-- Start Data provided --

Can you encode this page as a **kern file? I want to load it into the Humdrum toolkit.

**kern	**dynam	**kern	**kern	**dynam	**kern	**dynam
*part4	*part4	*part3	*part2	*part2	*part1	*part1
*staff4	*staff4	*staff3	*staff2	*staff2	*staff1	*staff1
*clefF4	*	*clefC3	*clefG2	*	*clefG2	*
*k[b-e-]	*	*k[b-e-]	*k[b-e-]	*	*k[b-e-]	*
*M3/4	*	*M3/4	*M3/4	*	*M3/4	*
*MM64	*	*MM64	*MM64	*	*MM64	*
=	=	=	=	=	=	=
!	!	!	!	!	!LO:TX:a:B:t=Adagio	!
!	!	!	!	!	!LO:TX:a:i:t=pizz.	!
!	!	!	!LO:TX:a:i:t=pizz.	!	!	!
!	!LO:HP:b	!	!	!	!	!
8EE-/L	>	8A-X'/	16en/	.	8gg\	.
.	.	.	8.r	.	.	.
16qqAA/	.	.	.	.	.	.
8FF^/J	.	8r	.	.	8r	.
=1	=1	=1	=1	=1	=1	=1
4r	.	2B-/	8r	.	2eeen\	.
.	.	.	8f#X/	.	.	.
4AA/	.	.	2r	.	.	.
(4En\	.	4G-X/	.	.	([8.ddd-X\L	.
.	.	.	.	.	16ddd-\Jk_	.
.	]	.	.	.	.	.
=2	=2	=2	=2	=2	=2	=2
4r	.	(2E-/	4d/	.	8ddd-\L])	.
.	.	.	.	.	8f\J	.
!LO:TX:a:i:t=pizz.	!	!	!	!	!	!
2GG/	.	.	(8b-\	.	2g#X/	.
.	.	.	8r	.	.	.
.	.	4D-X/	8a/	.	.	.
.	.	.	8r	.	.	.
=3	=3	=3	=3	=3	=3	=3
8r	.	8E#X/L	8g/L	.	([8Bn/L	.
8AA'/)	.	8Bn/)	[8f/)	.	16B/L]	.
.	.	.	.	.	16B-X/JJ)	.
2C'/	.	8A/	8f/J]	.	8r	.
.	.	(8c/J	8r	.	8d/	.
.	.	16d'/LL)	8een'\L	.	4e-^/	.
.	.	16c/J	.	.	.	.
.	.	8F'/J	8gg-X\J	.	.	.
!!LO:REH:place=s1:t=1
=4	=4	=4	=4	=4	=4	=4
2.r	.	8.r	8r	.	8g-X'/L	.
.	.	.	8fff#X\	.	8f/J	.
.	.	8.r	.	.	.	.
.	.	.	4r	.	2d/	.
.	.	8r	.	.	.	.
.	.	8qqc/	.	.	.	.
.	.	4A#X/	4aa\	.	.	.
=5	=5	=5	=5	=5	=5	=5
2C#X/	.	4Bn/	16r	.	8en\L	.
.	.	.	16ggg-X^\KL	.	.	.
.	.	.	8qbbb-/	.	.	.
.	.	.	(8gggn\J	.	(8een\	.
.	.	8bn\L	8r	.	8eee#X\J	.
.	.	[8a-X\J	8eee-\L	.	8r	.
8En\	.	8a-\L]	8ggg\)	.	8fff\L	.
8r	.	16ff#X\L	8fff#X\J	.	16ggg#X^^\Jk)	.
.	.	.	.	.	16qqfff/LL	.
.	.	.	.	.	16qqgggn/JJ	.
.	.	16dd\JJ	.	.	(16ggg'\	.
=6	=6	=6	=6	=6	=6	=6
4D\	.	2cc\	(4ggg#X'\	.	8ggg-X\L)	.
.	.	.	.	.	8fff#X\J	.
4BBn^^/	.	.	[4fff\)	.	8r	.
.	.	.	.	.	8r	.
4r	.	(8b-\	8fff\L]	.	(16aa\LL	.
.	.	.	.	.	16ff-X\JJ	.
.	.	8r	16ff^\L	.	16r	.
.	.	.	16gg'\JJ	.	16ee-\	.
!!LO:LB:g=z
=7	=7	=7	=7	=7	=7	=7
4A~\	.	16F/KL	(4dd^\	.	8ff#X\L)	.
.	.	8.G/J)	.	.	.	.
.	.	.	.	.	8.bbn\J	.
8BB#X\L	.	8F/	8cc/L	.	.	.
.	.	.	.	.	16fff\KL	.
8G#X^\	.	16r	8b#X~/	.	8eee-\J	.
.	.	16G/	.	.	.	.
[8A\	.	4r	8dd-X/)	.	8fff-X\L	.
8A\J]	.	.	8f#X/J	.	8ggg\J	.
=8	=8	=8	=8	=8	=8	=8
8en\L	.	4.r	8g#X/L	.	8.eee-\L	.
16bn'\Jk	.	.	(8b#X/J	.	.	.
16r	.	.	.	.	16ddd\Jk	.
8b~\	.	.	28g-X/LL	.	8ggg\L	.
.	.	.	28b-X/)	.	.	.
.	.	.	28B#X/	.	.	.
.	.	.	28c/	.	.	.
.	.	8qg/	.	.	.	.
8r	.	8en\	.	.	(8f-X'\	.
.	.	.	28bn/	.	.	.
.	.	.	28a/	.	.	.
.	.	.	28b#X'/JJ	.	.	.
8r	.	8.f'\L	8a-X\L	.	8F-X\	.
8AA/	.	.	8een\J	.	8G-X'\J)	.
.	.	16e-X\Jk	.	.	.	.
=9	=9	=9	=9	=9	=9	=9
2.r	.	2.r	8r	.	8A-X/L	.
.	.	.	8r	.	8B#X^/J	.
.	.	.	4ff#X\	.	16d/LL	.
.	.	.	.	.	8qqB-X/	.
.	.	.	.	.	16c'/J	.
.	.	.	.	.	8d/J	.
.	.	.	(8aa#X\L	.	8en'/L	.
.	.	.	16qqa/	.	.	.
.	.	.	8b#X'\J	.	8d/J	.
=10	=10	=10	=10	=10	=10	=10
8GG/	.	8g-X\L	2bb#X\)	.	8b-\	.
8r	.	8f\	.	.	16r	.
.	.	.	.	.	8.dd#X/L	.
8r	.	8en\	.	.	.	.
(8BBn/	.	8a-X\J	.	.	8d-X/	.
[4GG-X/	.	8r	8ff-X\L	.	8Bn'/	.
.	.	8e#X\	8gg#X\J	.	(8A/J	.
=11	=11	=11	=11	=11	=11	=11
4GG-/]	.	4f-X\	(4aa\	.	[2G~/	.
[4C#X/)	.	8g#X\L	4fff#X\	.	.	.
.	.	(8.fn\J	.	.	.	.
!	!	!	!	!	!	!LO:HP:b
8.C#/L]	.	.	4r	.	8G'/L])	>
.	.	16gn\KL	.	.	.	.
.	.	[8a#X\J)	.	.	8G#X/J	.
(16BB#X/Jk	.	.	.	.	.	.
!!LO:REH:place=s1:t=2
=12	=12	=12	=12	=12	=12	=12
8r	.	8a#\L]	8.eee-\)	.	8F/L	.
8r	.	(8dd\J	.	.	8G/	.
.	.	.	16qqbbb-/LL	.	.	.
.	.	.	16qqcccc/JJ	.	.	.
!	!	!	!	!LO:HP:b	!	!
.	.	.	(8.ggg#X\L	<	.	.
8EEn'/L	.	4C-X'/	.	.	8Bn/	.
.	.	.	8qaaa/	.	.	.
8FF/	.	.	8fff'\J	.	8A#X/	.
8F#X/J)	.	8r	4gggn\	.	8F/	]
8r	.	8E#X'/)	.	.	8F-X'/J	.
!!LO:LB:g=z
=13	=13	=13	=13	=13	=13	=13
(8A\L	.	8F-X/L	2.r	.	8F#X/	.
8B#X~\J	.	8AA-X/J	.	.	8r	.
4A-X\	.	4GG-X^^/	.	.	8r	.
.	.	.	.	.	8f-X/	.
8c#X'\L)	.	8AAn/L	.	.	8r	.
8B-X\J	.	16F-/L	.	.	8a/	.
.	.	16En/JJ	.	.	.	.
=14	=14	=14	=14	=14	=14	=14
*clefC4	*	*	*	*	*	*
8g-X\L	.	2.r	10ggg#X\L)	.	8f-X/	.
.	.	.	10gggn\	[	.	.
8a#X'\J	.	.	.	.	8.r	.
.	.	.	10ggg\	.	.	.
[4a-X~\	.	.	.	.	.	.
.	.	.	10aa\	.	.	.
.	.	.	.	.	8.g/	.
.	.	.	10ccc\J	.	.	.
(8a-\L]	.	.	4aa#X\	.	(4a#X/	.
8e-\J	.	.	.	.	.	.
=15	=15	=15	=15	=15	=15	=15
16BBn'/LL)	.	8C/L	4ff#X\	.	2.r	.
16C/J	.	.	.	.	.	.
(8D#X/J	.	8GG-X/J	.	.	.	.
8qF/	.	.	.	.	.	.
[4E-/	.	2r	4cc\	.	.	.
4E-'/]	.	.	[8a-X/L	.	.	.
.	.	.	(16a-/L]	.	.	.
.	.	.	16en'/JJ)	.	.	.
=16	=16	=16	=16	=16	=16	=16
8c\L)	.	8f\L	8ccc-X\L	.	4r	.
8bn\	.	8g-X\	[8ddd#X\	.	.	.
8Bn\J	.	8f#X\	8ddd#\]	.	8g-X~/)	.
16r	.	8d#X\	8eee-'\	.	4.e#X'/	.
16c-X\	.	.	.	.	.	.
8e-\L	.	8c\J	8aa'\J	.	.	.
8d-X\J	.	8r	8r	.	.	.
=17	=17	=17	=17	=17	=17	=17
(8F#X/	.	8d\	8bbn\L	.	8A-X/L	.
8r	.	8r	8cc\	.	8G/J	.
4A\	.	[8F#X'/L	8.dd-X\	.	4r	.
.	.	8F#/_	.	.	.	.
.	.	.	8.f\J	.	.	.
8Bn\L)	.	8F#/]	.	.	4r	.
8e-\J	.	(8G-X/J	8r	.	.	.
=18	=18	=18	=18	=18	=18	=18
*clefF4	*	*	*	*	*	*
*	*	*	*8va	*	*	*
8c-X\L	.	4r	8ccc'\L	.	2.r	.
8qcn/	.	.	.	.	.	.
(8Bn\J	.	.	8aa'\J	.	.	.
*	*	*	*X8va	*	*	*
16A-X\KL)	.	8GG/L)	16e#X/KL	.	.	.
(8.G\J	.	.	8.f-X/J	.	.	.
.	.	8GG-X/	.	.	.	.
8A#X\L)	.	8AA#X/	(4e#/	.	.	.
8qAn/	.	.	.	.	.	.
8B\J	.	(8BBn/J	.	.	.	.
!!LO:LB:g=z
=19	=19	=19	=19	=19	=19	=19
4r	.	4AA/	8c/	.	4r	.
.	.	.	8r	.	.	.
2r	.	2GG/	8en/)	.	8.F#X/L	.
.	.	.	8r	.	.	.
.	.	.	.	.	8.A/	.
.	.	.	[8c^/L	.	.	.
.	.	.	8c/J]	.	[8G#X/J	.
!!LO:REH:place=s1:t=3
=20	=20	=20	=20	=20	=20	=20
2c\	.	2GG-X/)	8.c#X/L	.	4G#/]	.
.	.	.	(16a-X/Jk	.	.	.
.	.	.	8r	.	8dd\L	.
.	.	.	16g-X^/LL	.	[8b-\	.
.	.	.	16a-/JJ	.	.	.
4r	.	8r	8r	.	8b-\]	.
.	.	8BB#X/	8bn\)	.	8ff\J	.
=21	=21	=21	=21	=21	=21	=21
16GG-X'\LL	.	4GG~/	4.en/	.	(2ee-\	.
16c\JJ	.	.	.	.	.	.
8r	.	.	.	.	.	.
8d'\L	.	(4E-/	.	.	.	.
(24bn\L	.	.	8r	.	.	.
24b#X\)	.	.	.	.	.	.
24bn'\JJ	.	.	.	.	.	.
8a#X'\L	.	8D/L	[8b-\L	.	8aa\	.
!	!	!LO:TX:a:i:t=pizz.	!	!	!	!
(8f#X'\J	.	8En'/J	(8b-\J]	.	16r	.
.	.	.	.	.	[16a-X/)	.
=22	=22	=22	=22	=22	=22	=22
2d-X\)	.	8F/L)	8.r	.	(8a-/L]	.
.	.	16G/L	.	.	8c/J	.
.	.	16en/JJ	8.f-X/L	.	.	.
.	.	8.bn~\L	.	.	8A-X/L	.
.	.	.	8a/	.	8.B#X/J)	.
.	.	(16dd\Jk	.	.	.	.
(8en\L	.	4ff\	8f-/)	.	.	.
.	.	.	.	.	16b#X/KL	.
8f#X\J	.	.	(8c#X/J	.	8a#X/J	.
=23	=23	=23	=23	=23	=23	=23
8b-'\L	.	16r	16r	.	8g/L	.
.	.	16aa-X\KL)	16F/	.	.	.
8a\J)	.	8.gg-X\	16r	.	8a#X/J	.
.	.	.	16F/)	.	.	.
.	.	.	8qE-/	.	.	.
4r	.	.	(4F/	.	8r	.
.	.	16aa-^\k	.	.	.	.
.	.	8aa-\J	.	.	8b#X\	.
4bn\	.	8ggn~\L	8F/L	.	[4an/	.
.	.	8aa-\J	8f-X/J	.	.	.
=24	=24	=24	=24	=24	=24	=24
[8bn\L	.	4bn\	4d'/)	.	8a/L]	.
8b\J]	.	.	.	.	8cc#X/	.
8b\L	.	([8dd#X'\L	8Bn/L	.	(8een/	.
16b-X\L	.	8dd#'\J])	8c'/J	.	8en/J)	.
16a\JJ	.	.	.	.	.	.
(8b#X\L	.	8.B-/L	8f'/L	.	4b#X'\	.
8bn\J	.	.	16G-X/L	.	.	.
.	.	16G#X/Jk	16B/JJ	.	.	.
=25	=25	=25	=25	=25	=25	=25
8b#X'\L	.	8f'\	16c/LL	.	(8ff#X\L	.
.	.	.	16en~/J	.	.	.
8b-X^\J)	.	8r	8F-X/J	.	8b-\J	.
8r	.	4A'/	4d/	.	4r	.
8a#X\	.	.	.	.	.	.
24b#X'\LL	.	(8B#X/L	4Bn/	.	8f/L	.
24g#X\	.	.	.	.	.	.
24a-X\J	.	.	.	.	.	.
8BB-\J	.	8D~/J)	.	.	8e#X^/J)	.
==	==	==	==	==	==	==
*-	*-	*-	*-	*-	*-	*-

-- End Data provided --

Do this:
List each line of the records that contains the string "pizz".

Solution for this exercise:
!	!	!	!	!	!LO:TX:a:i:t=pizz.	!
!	!	!	!LO:TX:a:i:t=pizz.	!	!	!
!LO:TX:a:i:t=pizz.	!	!	!	!	!	!
!	!	!LO:TX:a:i:t=pizz.	!	!	!	!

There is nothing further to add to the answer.